§ **Exercise objective**
Only the lines from the beginning of the entries through the one with "brown triangle: (95, 75) -> (276, 162), moved" should be written out, please, exactly and without any pictures.

(Records supplied)

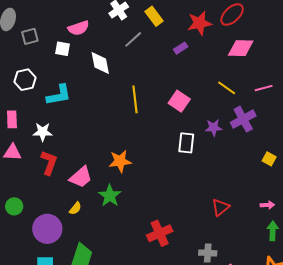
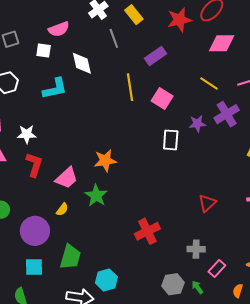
gray line: (133, 39) -> (114, 38), turned -66
purple rectangle: (181, 48) -> (155, 56), moved, size x1.5
cyan L-shape: (59, 95) -> (55, 89), moved
yellow line: (135, 99) -> (130, 87), moved

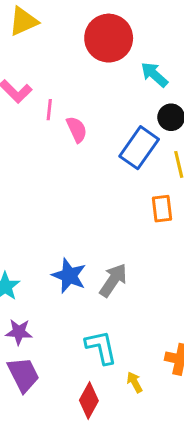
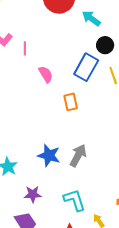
pink semicircle: (77, 129) -> (46, 74), moved
orange rectangle: (162, 209) -> (71, 102), moved
purple star: (19, 332) -> (33, 194), moved

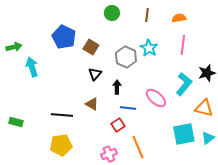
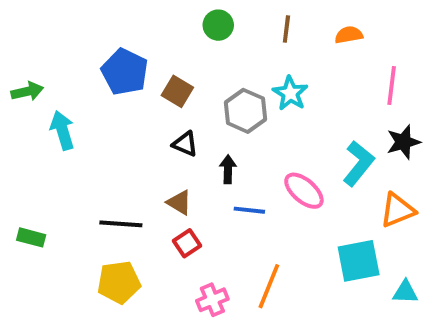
pink line: (183, 45) -> (392, 85), moved
black triangle: (95, 74) -> (185, 144), turned -48
orange triangle: (204, 108) -> (397, 210), turned -36
red square: (118, 125) -> (187, 243), moved
cyan triangle: (208, 138) -> (405, 292), moved, turned 40
orange line: (138, 147) -> (269, 286), turned 45

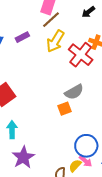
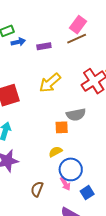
yellow arrow: (55, 41) -> (50, 83), moved
yellow semicircle: (75, 166) -> (55, 152), moved

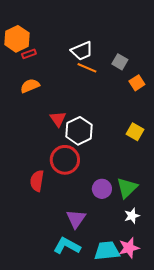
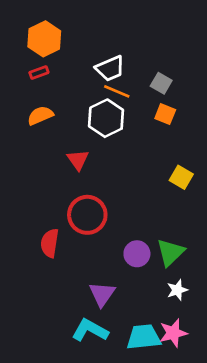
orange hexagon: (17, 39) -> (44, 39), moved
orange square: (137, 83) -> (165, 114), moved, turned -35
white hexagon: (79, 131) -> (106, 118), moved

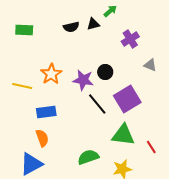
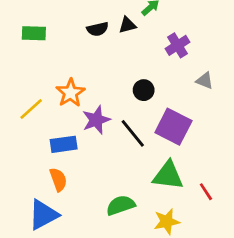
purple star: (83, 80) -> (96, 120), moved, turned -30
yellow line: (22, 86) -> (31, 109), turned -54
purple square: (127, 99) -> (173, 127), turned -32

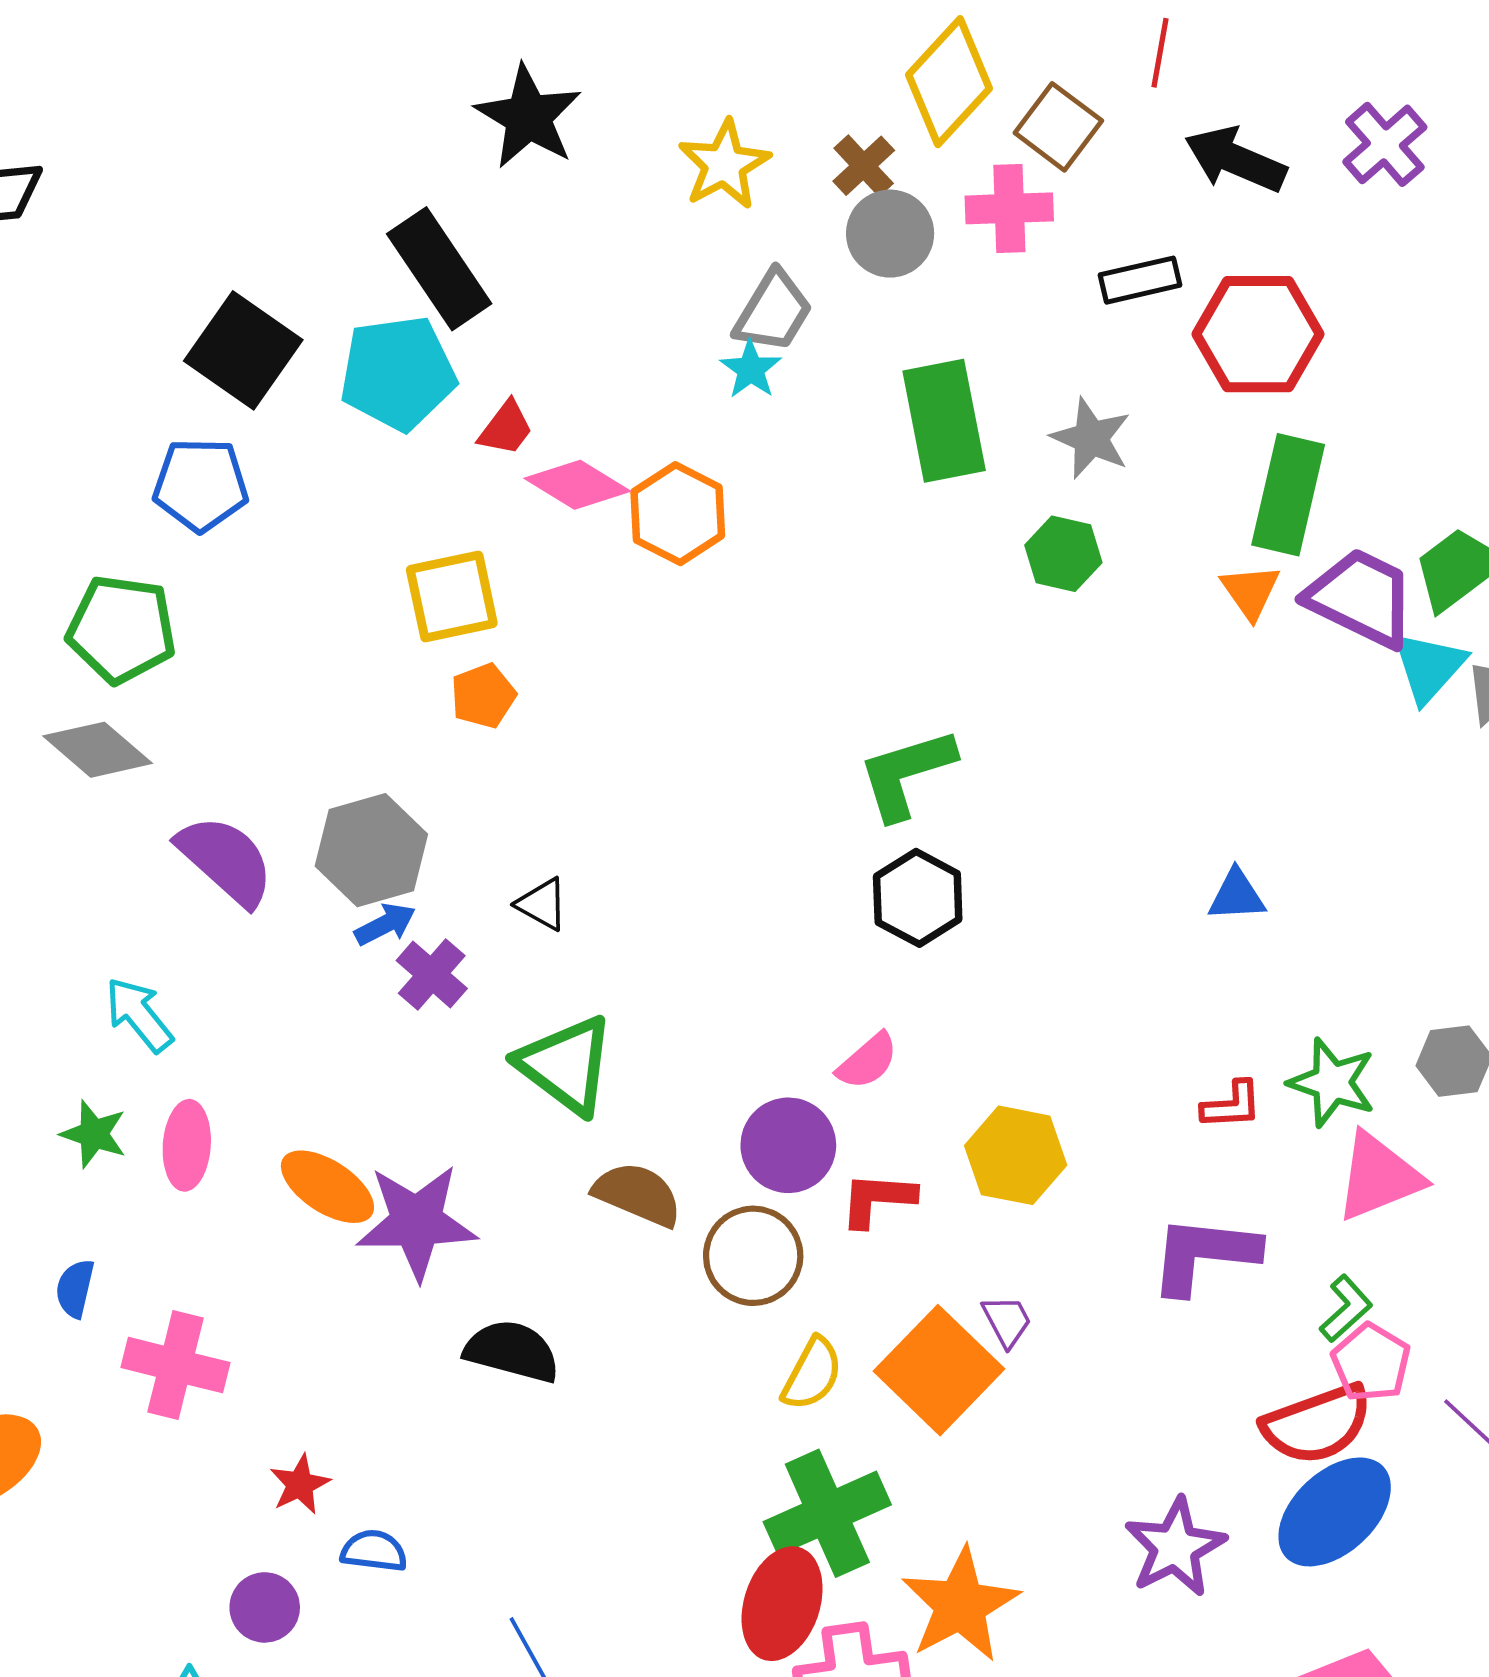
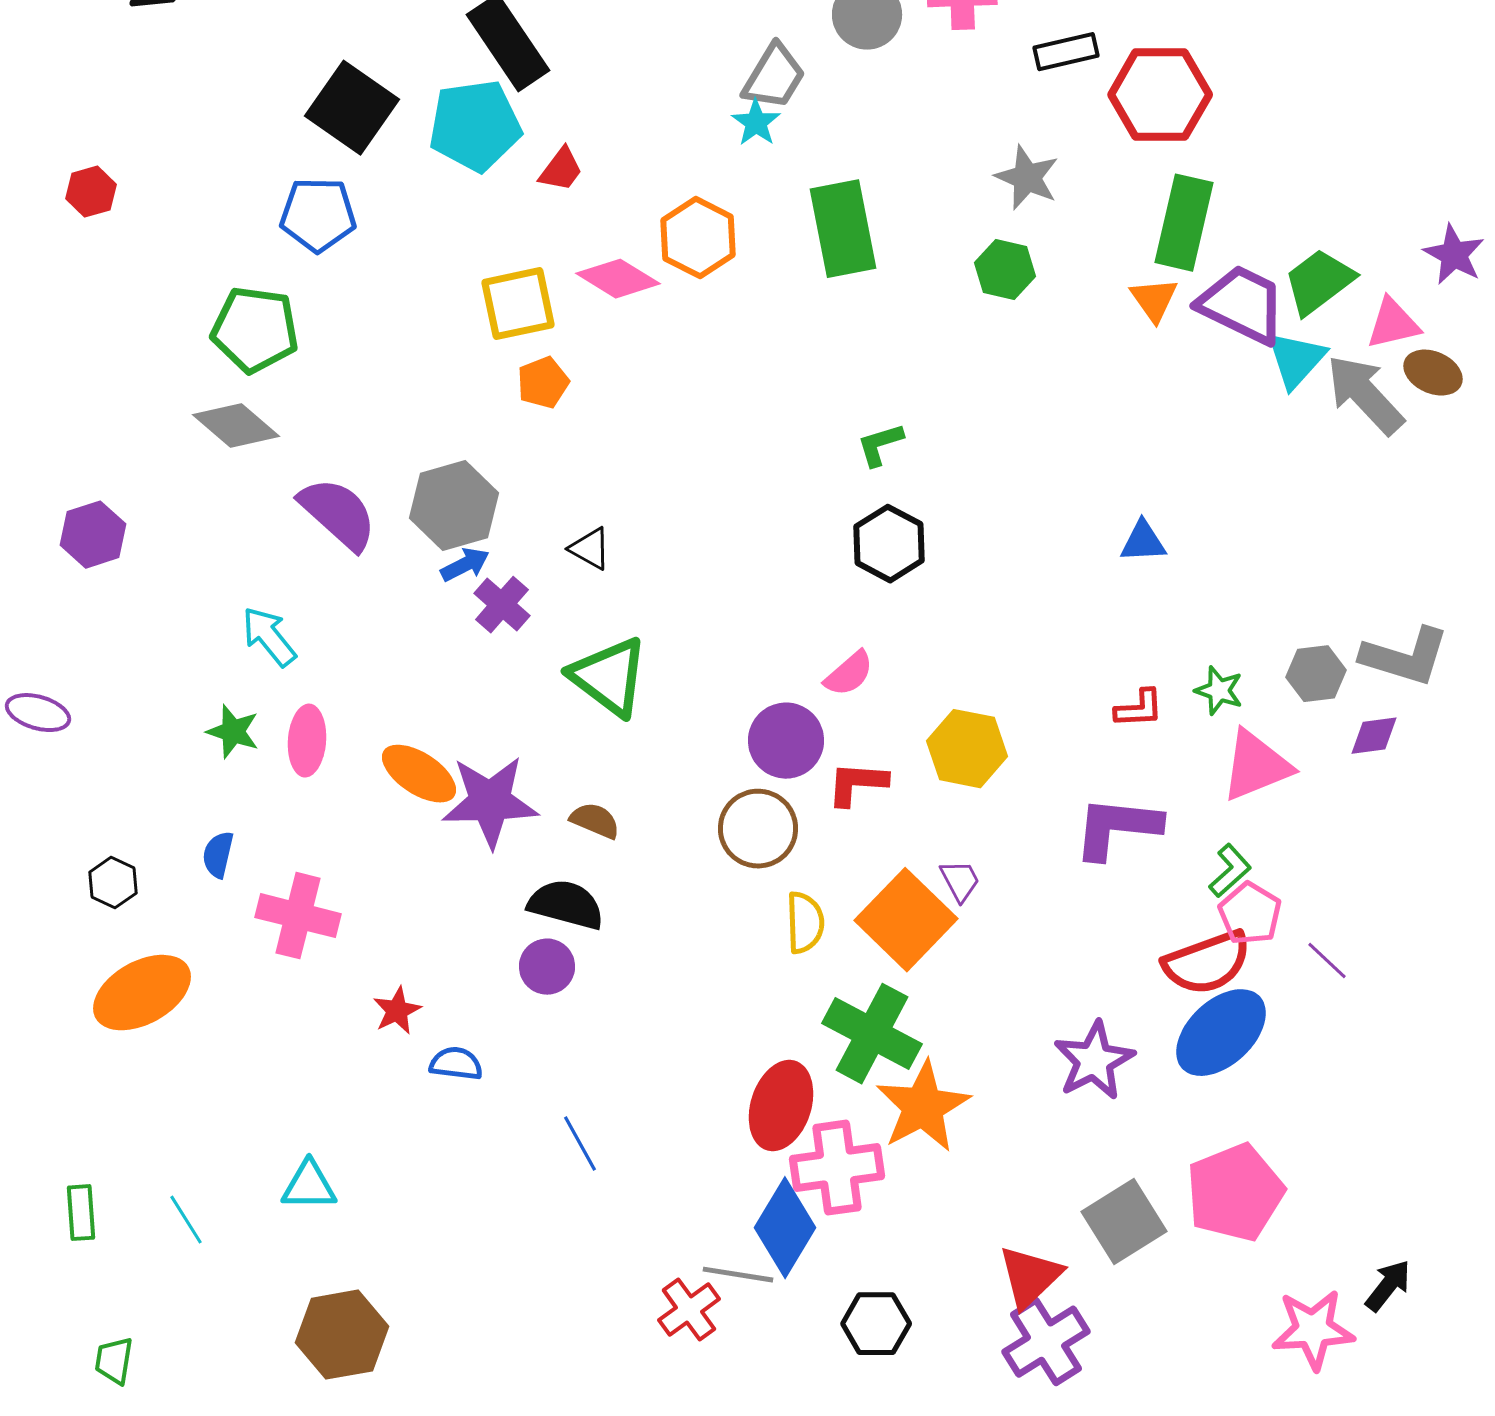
green rectangle: (944, 421) -> (843, 229), moved
pink diamond: (577, 485) -> (618, 279), moved
green L-shape: (906, 774) -> (880, 445), size x0.6
green star: (1332, 1083) -> (1219, 691), size x0.7
brown semicircle: (638, 1194) -> (595, 821), moved, size x0.7
yellow semicircle: (812, 1374) -> (805, 923), turned -30
green cross: (827, 1513) -> (872, 1034), moved, turned -38
purple circle: (265, 1607) -> (547, 967), moved

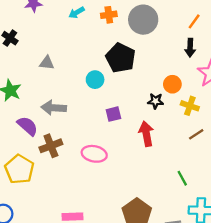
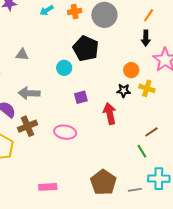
black star: (156, 101) -> (124, 91), moved
brown line: (196, 134) -> (151, 132), moved

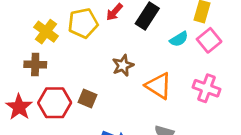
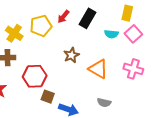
cyan semicircle: (179, 39) -> (111, 34), turned 40
brown square: (87, 98) -> (48, 97), moved
red hexagon: (55, 103) -> (35, 76), moved

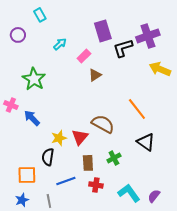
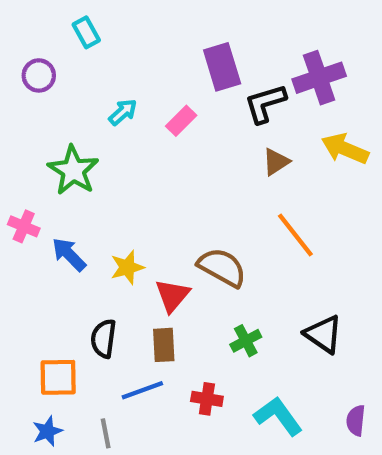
cyan arrow: (60, 44) -> (123, 112), moved
brown triangle: (95, 75) -> (276, 162), moved
yellow star: (59, 138) -> (127, 267), moved
black triangle: (146, 142) -> (323, 334), moved
brown rectangle: (88, 163) -> (164, 345), moved
purple semicircle: (154, 196) -> (356, 420), moved, turned -32

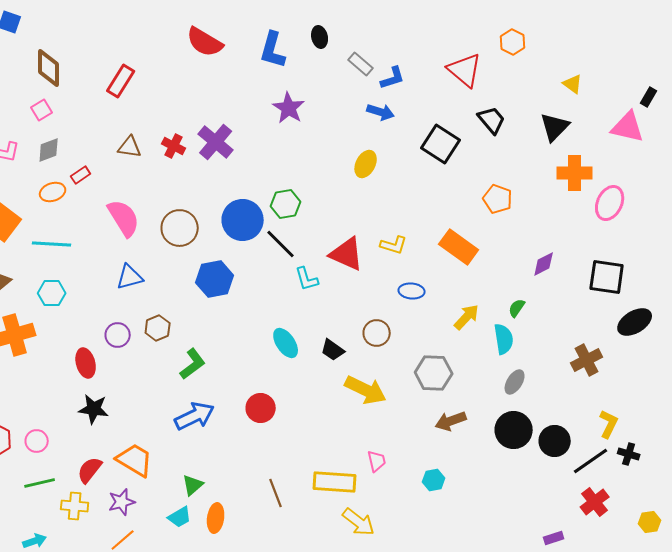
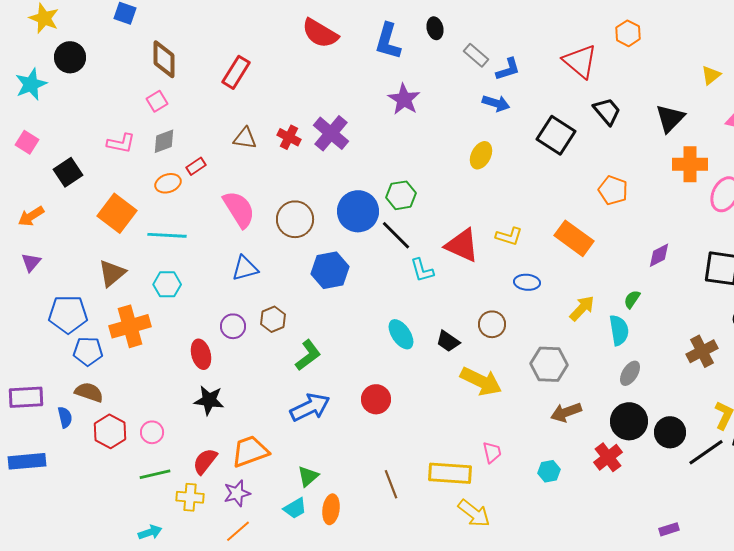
yellow triangle: (573, 84) -> (711, 75), moved, turned 45
orange trapezoid: (135, 460) -> (250, 451), turned -51
red cross: (595, 502) -> (608, 457), moved

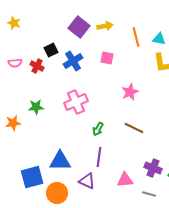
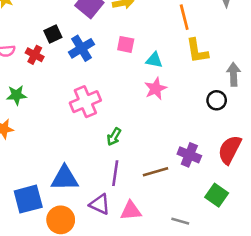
orange line: (136, 37) -> (184, 17), moved
cyan triangle: (159, 39) -> (154, 60), moved
green star: (36, 107) -> (16, 95), moved
brown line: (134, 128) -> (156, 172), moved, turned -42
purple cross: (153, 168) -> (189, 155), moved
pink triangle: (125, 180) -> (131, 211), moved

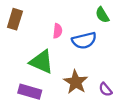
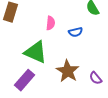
blue semicircle: (84, 40) -> (76, 32), size x0.6
purple rectangle: (30, 92) -> (25, 80), turned -65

(End Records supplied)

§ **Written solution**
gray line: (133, 39) -> (114, 38), turned -66
purple rectangle: (181, 48) -> (155, 56), moved, size x1.5
cyan L-shape: (59, 95) -> (55, 89), moved
yellow line: (135, 99) -> (130, 87), moved

pink semicircle: (77, 129) -> (46, 74), moved
orange rectangle: (162, 209) -> (71, 102), moved
purple star: (19, 332) -> (33, 194), moved

pink line: (183, 45) -> (392, 85), moved
black triangle: (95, 74) -> (185, 144), turned -48
orange triangle: (204, 108) -> (397, 210), turned -36
red square: (118, 125) -> (187, 243), moved
cyan triangle: (208, 138) -> (405, 292), moved, turned 40
orange line: (138, 147) -> (269, 286), turned 45

yellow arrow: (55, 41) -> (50, 83), moved
yellow semicircle: (75, 166) -> (55, 152), moved

orange hexagon: (17, 39) -> (44, 39), moved
orange square: (137, 83) -> (165, 114), moved, turned -35
white hexagon: (79, 131) -> (106, 118), moved

purple star: (83, 80) -> (96, 120), moved, turned -30
yellow line: (22, 86) -> (31, 109), turned -54
purple square: (127, 99) -> (173, 127), turned -32

green rectangle: (944, 421) -> (843, 229), moved
pink diamond: (577, 485) -> (618, 279), moved
green L-shape: (906, 774) -> (880, 445), size x0.6
green star: (1332, 1083) -> (1219, 691), size x0.7
brown semicircle: (638, 1194) -> (595, 821), moved, size x0.7
yellow semicircle: (812, 1374) -> (805, 923), turned -30
green cross: (827, 1513) -> (872, 1034), moved, turned -38
purple circle: (265, 1607) -> (547, 967), moved

black star: (156, 101) -> (124, 91), moved
brown line: (196, 134) -> (151, 132), moved

cyan semicircle: (179, 39) -> (111, 34), turned 40
brown square: (87, 98) -> (48, 97), moved
red hexagon: (55, 103) -> (35, 76), moved

cyan arrow: (60, 44) -> (123, 112), moved
brown triangle: (95, 75) -> (276, 162), moved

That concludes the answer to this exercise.